• THE TASK
Find the line containing "purple bowling pin: 1 -> 2" in the listing below; reproduce it and every line after, exactly. Skip pictures.

• MATERIALS PROVIDED
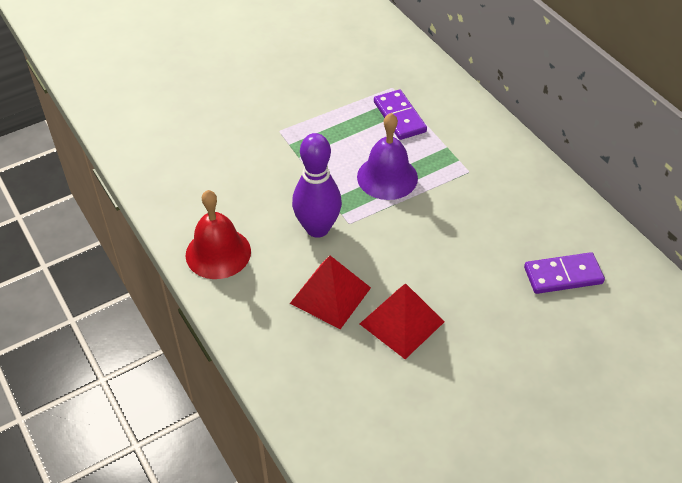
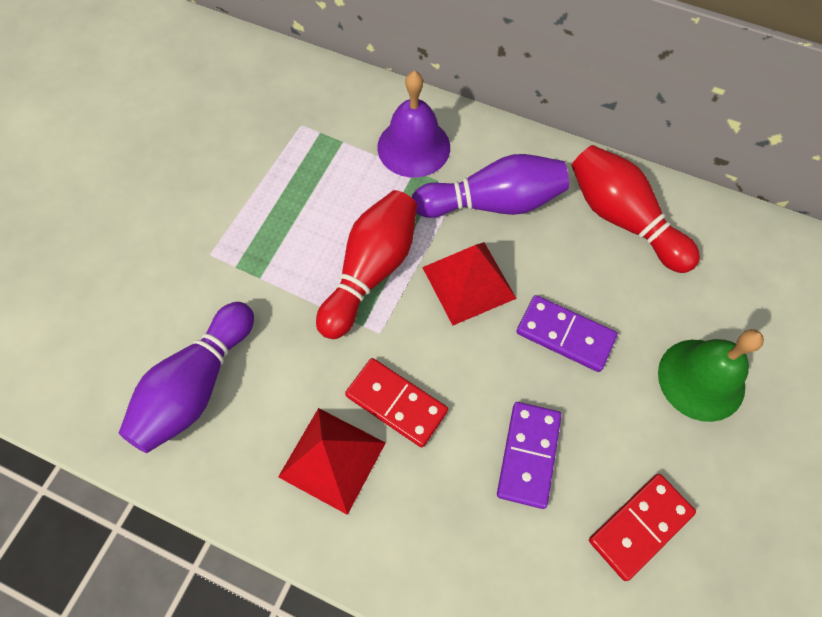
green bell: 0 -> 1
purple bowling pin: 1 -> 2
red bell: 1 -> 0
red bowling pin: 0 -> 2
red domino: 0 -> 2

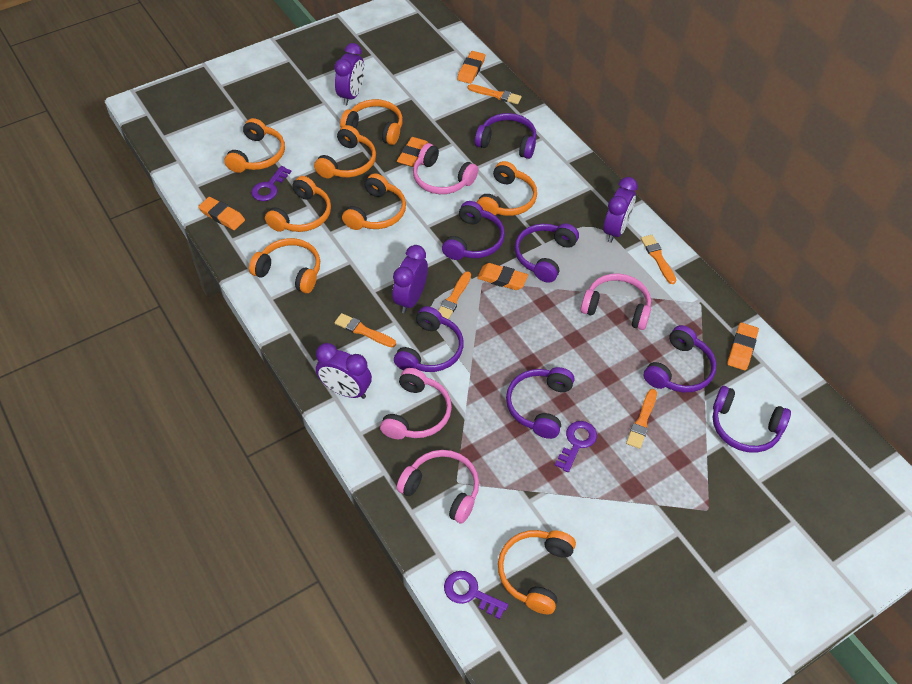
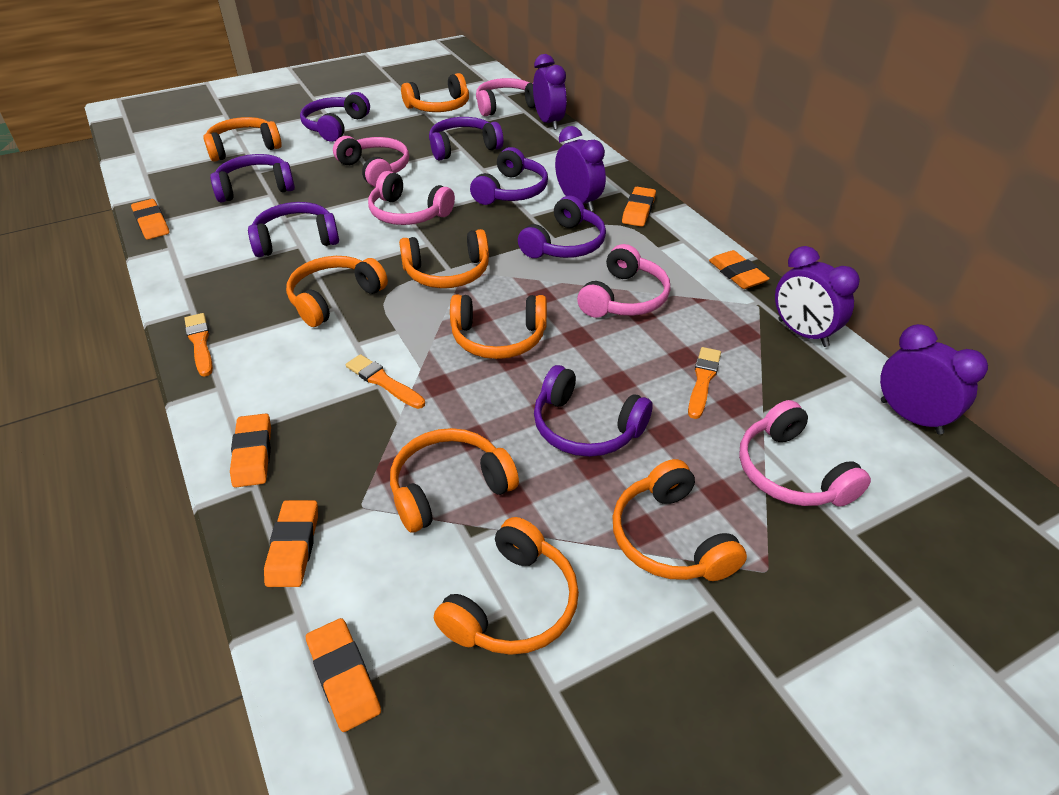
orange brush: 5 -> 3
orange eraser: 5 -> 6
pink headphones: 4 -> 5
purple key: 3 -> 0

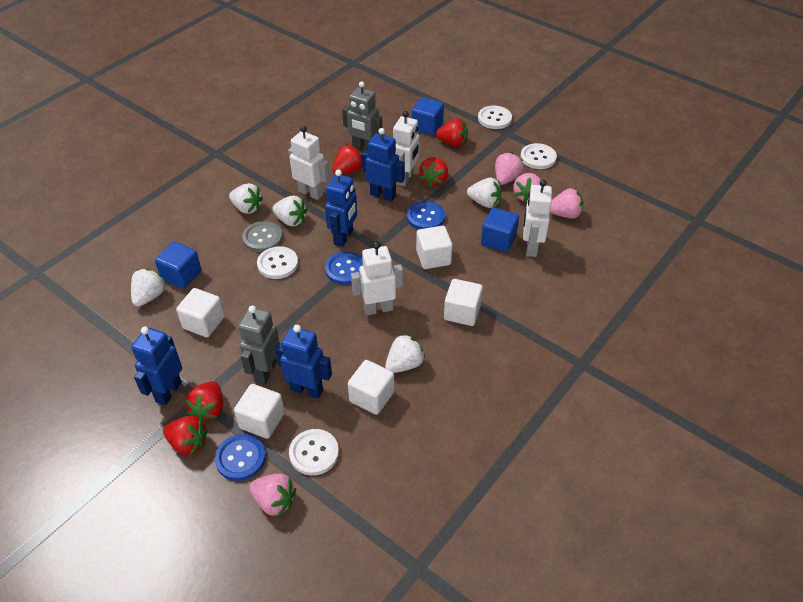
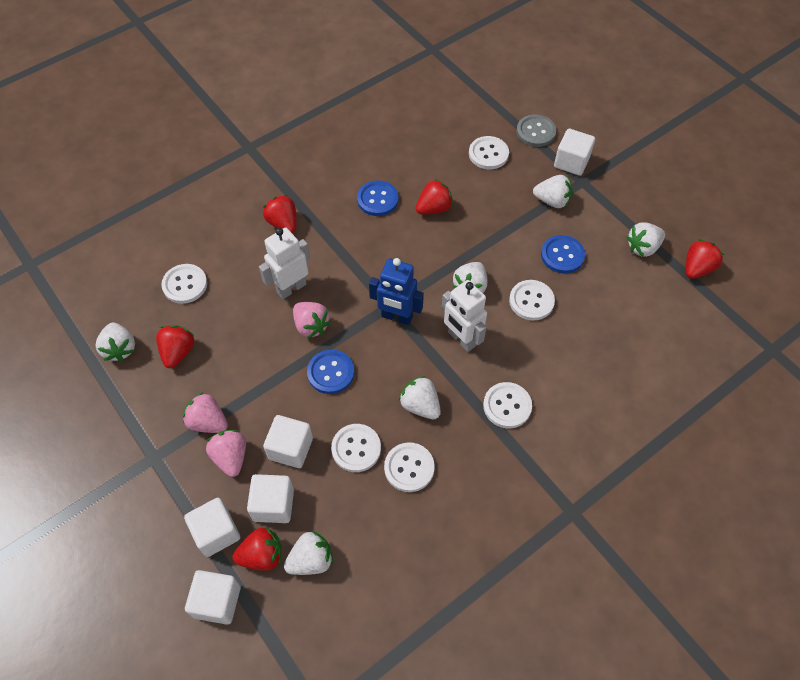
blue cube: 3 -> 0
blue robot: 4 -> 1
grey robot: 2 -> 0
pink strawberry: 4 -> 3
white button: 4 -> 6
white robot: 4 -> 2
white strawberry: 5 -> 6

• REPLY
purple bowling pin: 1 -> 2
red bell: 1 -> 0
red bowling pin: 0 -> 2
red domino: 0 -> 2

orange brush: 5 -> 3
orange eraser: 5 -> 6
pink headphones: 4 -> 5
purple key: 3 -> 0

blue cube: 3 -> 0
blue robot: 4 -> 1
grey robot: 2 -> 0
pink strawberry: 4 -> 3
white button: 4 -> 6
white robot: 4 -> 2
white strawberry: 5 -> 6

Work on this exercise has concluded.